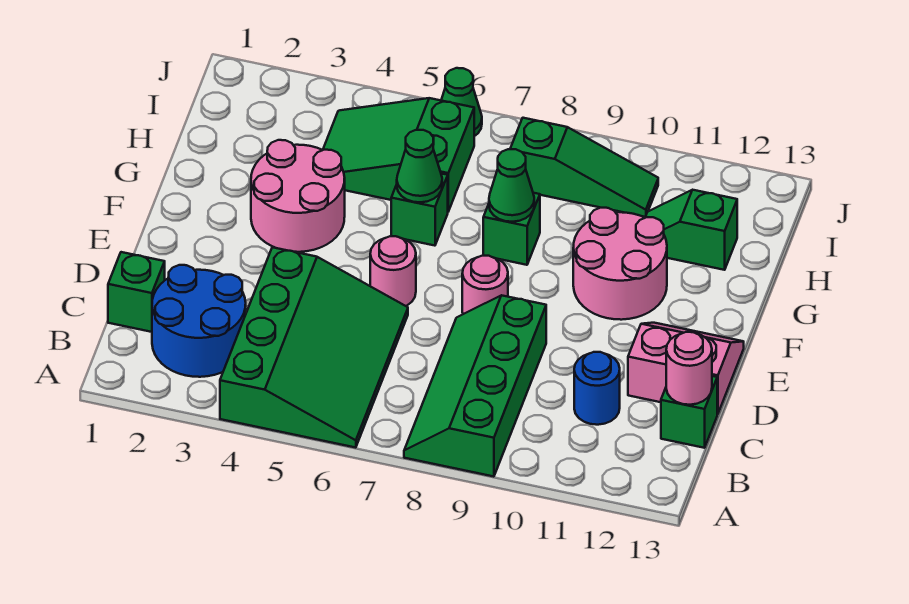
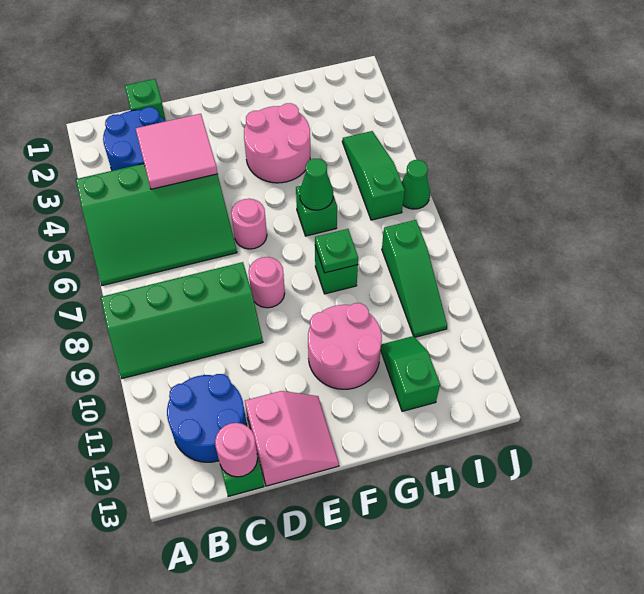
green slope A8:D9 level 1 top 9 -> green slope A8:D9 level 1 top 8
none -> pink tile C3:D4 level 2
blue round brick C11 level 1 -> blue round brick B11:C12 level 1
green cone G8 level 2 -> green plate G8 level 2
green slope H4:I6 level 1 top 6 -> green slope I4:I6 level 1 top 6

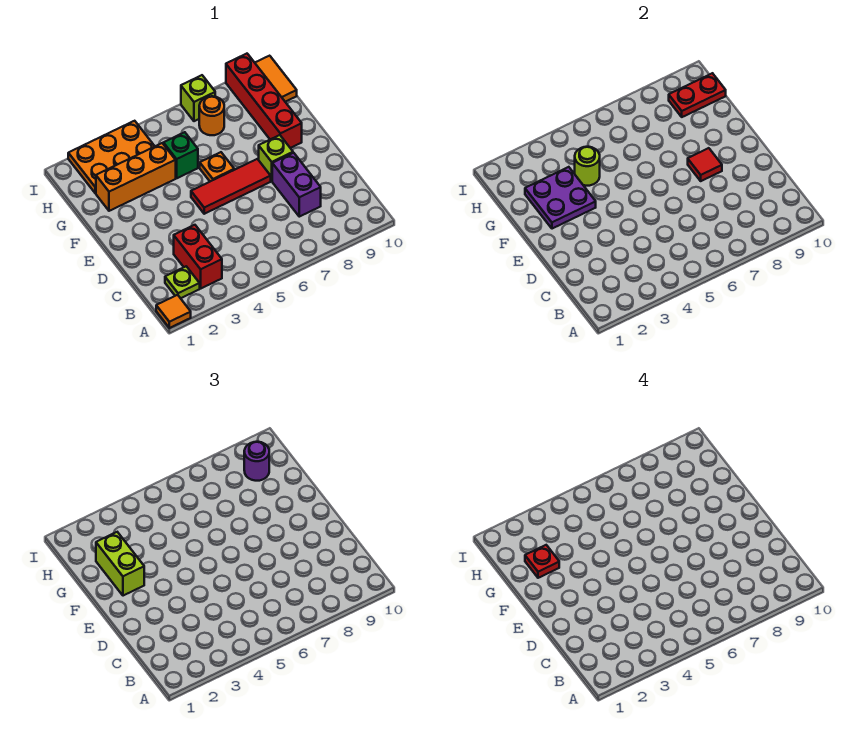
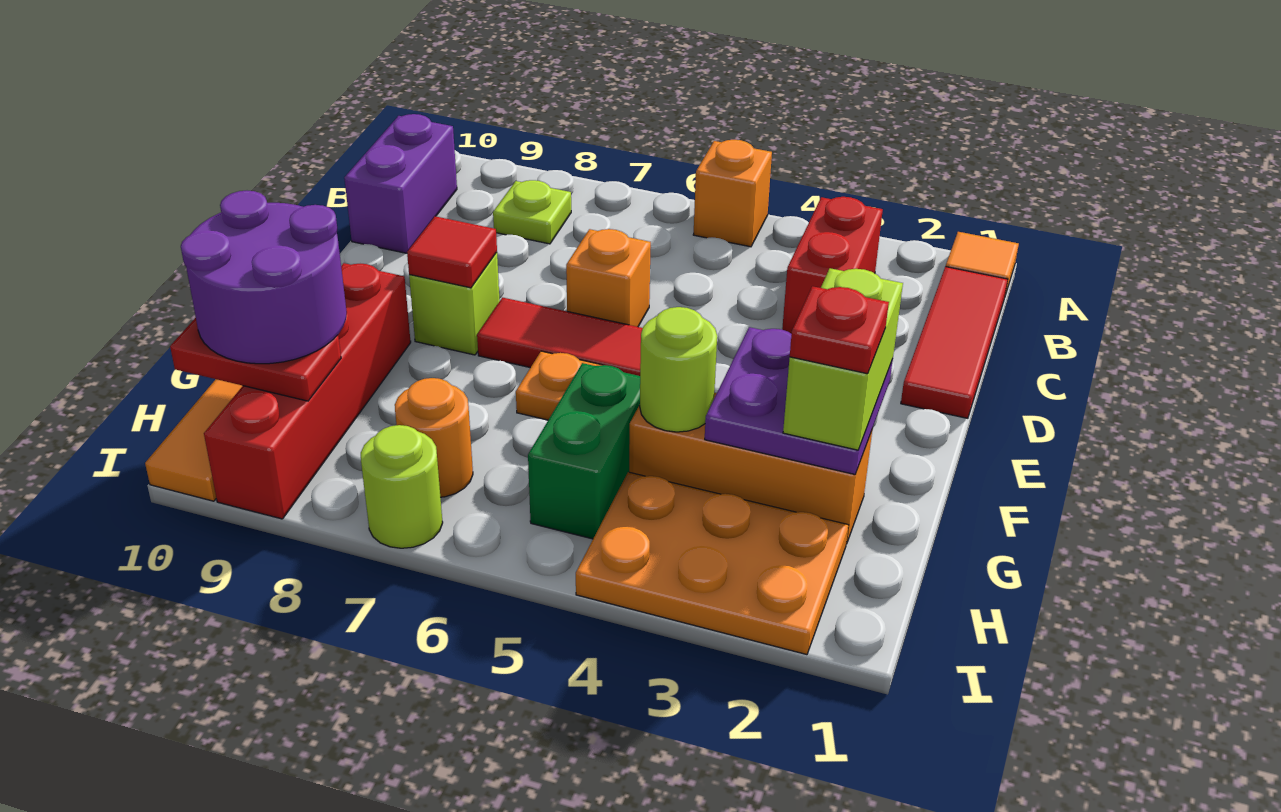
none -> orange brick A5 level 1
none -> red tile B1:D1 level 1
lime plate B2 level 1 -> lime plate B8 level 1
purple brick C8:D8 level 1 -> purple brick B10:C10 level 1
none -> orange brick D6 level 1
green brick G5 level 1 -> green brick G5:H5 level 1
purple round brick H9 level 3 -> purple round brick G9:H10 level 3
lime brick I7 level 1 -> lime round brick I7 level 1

Your objective – Starting with the line that holds "purple brick C8:D8", copy every line through the end of the data above. Reproduce them exactly, with no other material.

Solution for this exercise –
purple brick C8:D8 level 1 -> purple brick B10:C10 level 1
none -> orange brick D6 level 1
green brick G5 level 1 -> green brick G5:H5 level 1
purple round brick H9 level 3 -> purple round brick G9:H10 level 3
lime brick I7 level 1 -> lime round brick I7 level 1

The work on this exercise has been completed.